§ **The input**
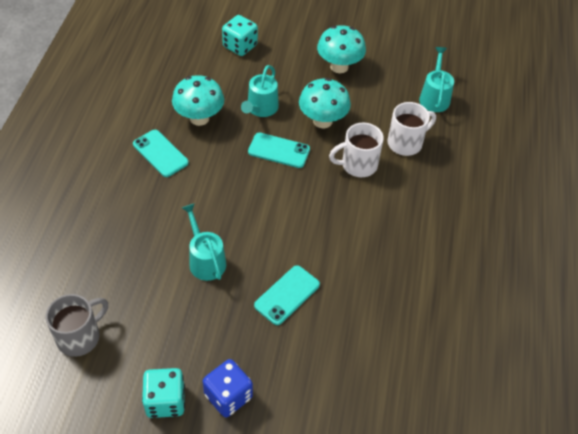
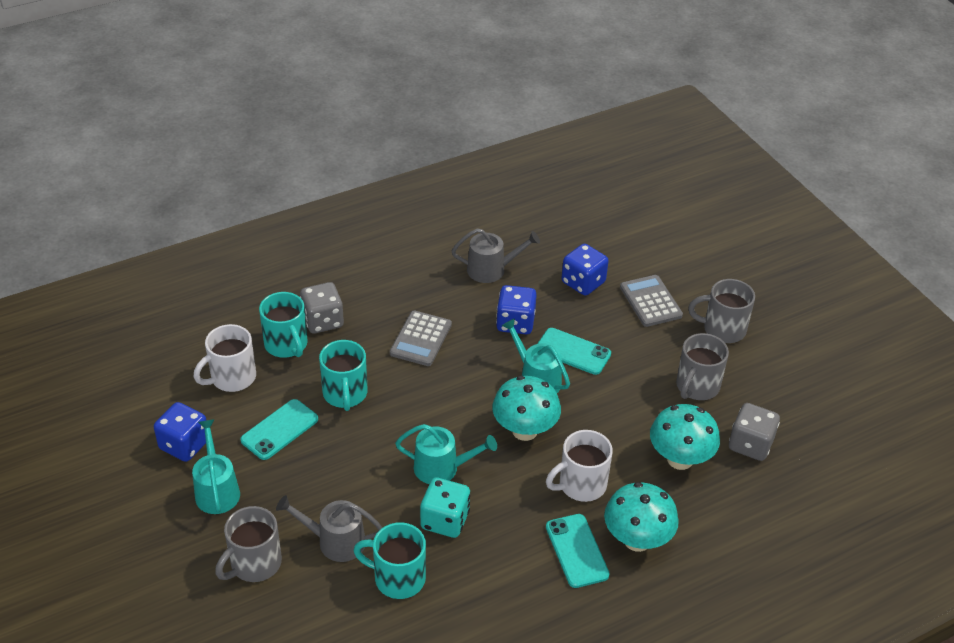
blue dice: 1 -> 3
grey calculator: 0 -> 2
grey dice: 0 -> 2
grey mug: 1 -> 3
grey watering can: 0 -> 2
turquoise dice: 2 -> 1
turquoise mug: 0 -> 3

§ **What needs to be done**
Beginning with the line that contains "grey calculator: 0 -> 2", repeat every line through the end of the records and nothing more.

§ **Response for this exercise**
grey calculator: 0 -> 2
grey dice: 0 -> 2
grey mug: 1 -> 3
grey watering can: 0 -> 2
turquoise dice: 2 -> 1
turquoise mug: 0 -> 3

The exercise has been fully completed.